> DATASET SECTION
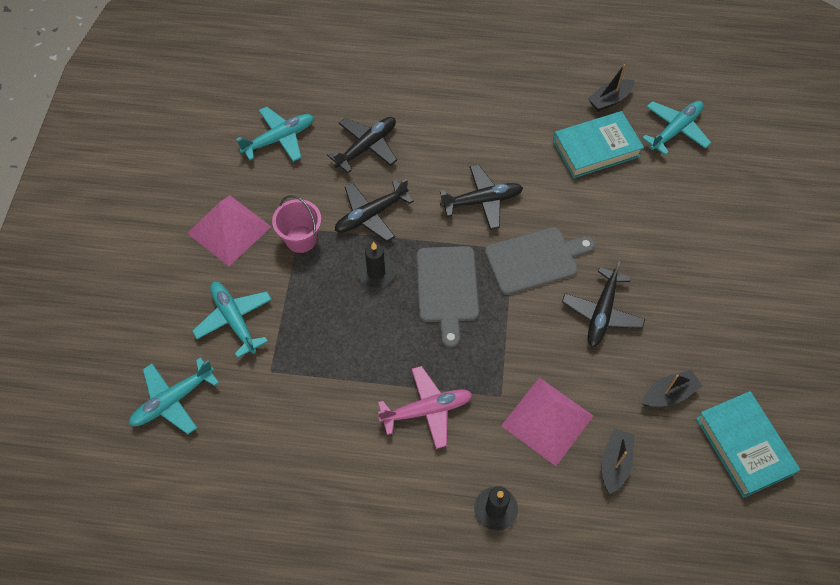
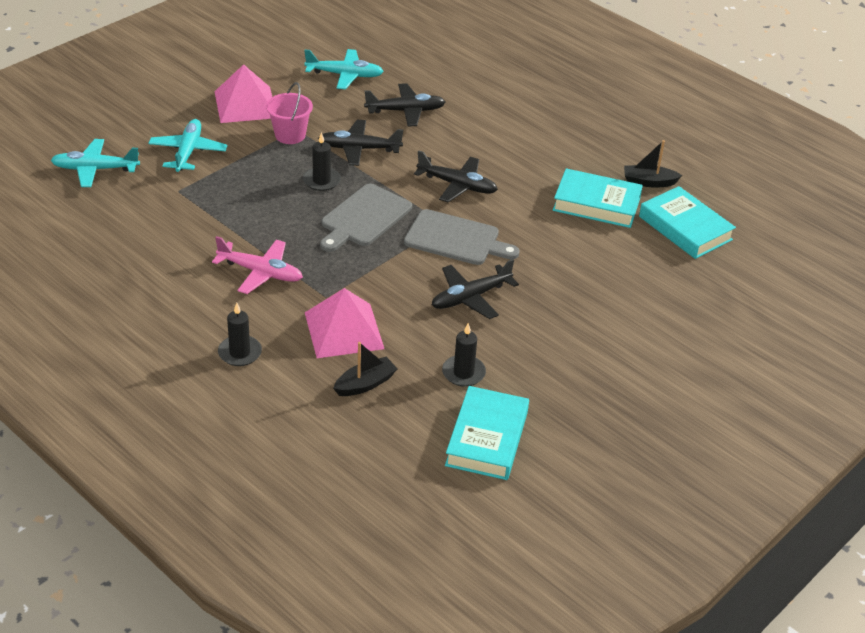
camera: 35 degrees right, 20 degrees down
(668, 394) = (463, 373): black boat -> black candle
(675, 130) = (685, 228): turquoise plane -> turquoise book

> THE PROBLEM
Give back the listing unchanged. Strip out the pictures.

> ANSWER TO THE PROBLEM
camera: 35 degrees right, 20 degrees down
(668, 394) = (463, 373): black boat -> black candle
(675, 130) = (685, 228): turquoise plane -> turquoise book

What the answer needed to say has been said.